Look through the records and copy each line with the string "turquoise" in it.

[[ Data records open ]]

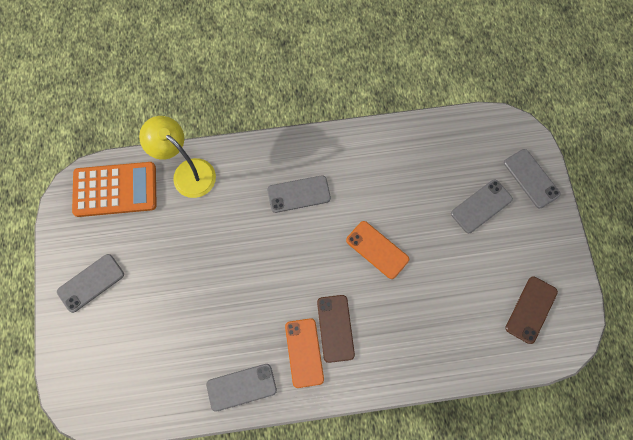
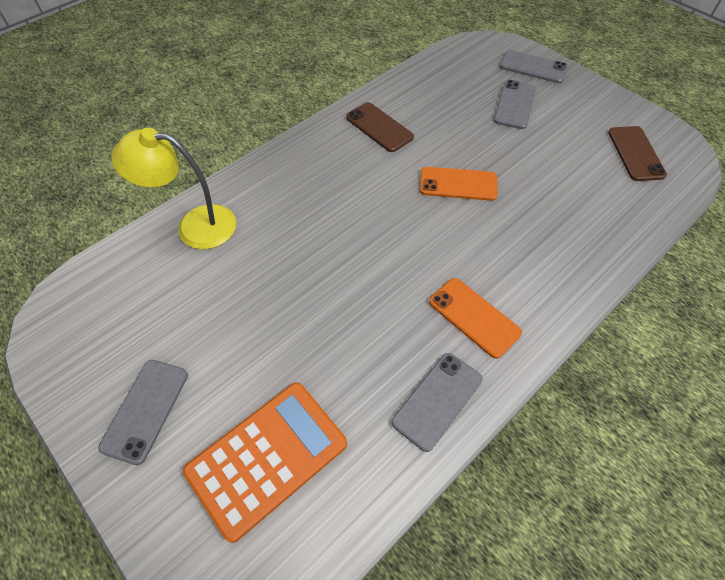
camera: 35 degrees left, 15 degrees down
orange calculator [72,162,157,217] -> orange calculator moved to [183,382,347,543]
grey phone [267,175,331,213] -> none
brown phone [317,295,355,363] -> brown phone moved to [346,102,414,152]

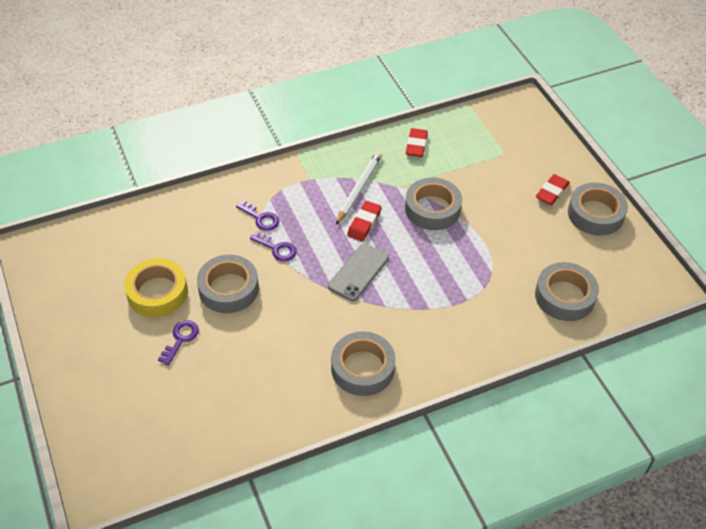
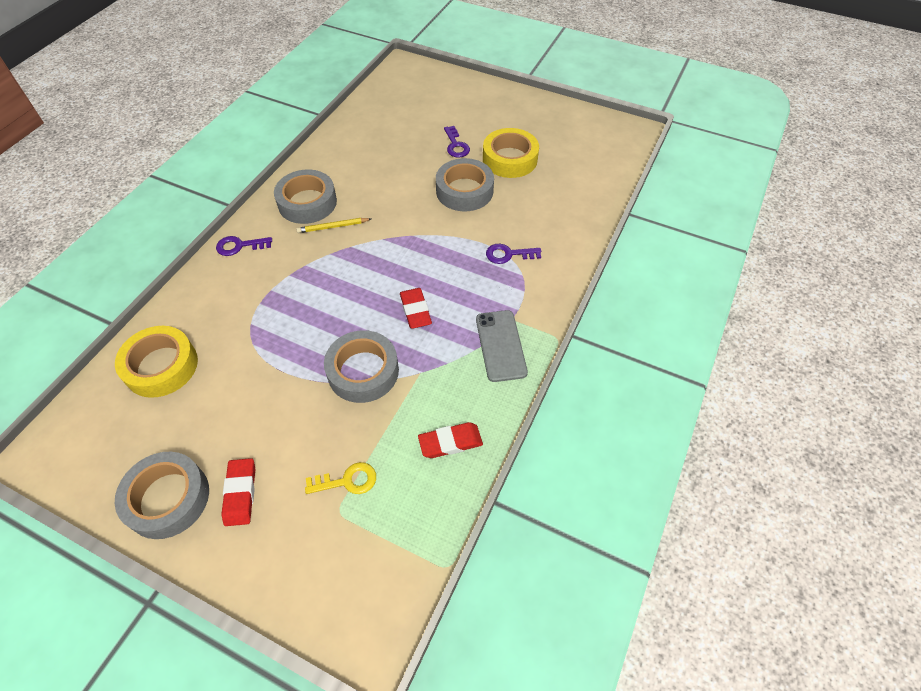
camera: 140 degrees right, 5 degrees up
purple key [250,231,297,262] -> purple key moved to [216,236,272,256]
grey phone [328,243,389,301] -> grey phone moved to [476,310,528,382]
white pencil [336,152,382,225] -> none
red eraser [406,128,428,157] -> red eraser turned 75 degrees counterclockwise [418,422,483,458]
grey tape [535,262,599,321] -> yellow tape [115,326,198,398]
none -> yellow pencil [296,218,371,233]
none -> yellow key [305,462,376,494]

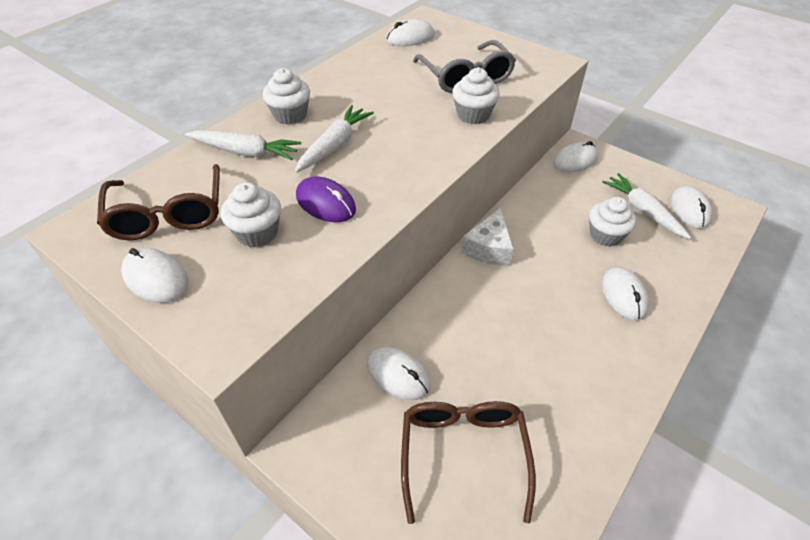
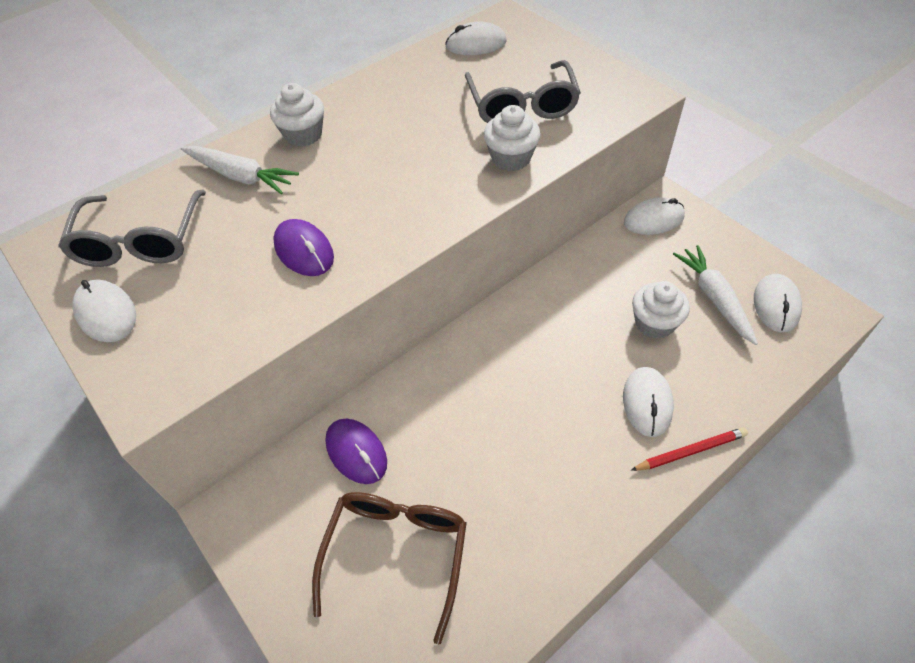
camera: 15 degrees right, 5 degrees up
brown glasses [97,164,220,240] -> grey glasses [58,190,206,267]
white cupcake [221,182,281,248] -> none
white carrot [295,105,374,173] -> none
white mouse [367,347,430,400] -> purple mouse [325,418,387,484]
white cheese [462,208,514,265] -> none
none -> red pencil [631,427,748,471]

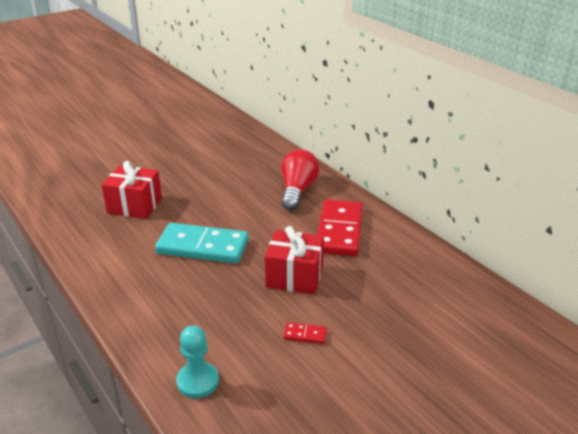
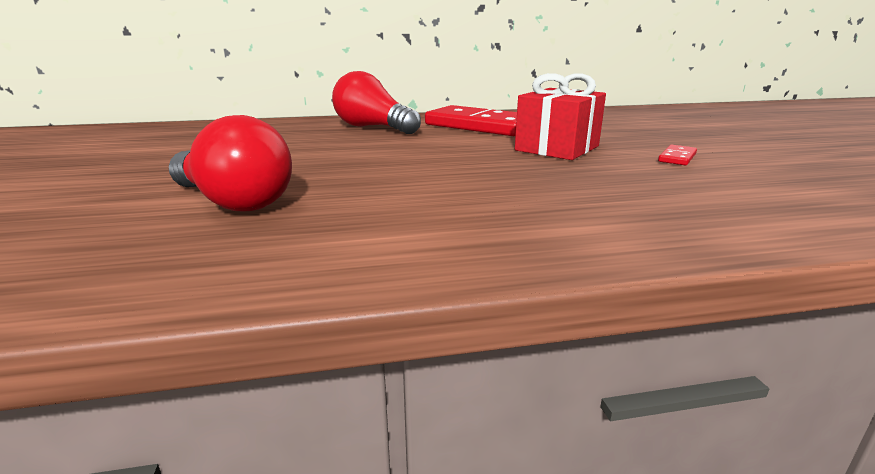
camera: 65 degrees left, 10 degrees down
red gift [102,161,162,219] -> red light bulb [169,115,292,212]
turquoise domino [155,223,249,264] -> none
turquoise pawn [176,325,219,398] -> none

[[ Data records closed ]]

Result:
turquoise domino [155,223,249,264] -> none
turquoise pawn [176,325,219,398] -> none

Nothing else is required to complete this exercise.